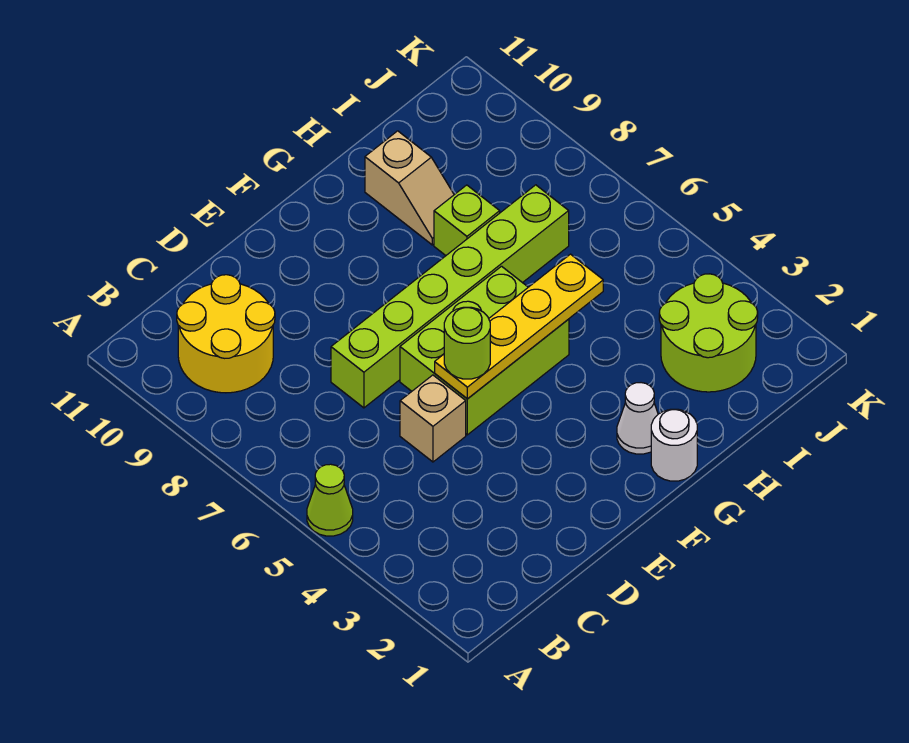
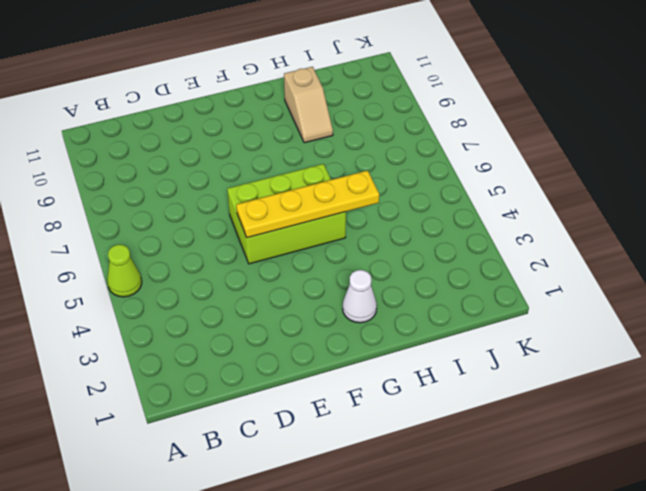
none -> yellow round brick B9:C10 level 1
none -> tan brick D5 level 1
none -> lime brick D7:I7 level 1

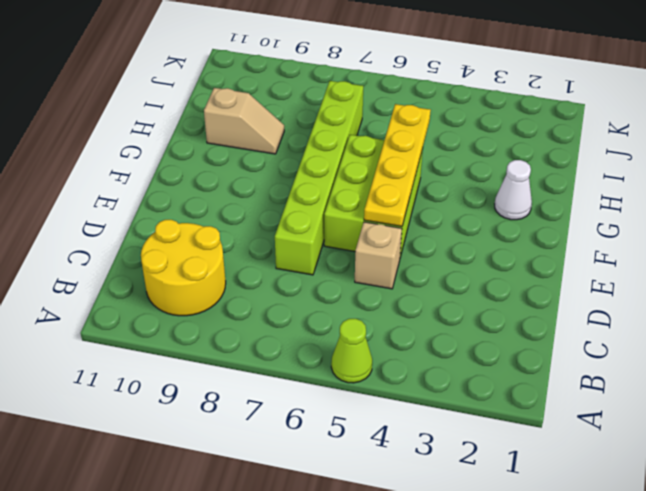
none -> white round brick G1 level 1
none -> lime brick H8 level 1
none -> lime round brick I2:J3 level 1

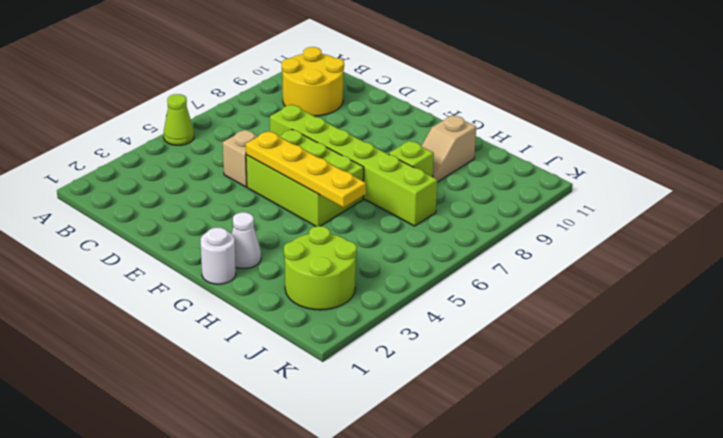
none -> lime round brick E5 level 3

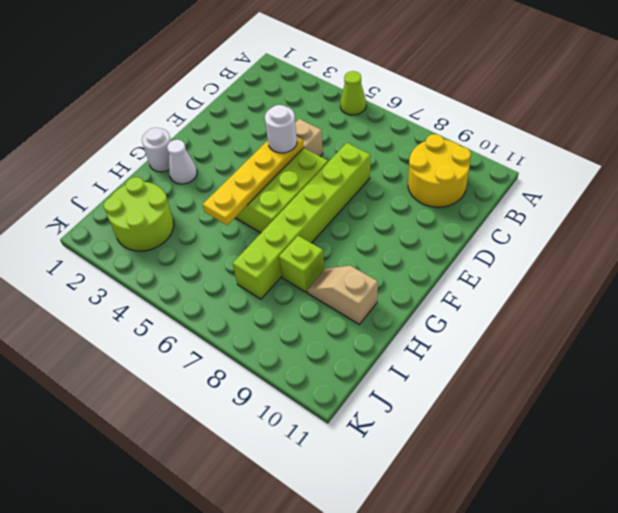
white round brick E5 level 3 -> lime round brick E5 level 3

:::::

§ ACTIVITY:
Reproduce the data above without a single change, please, but without its pictures.

§ EXERCISE SOLUTION:
none -> yellow round brick B9:C10 level 1
none -> tan brick D5 level 1
none -> lime brick D7:I7 level 1

none -> white round brick G1 level 1
none -> lime brick H8 level 1
none -> lime round brick I2:J3 level 1

none -> lime round brick E5 level 3

white round brick E5 level 3 -> lime round brick E5 level 3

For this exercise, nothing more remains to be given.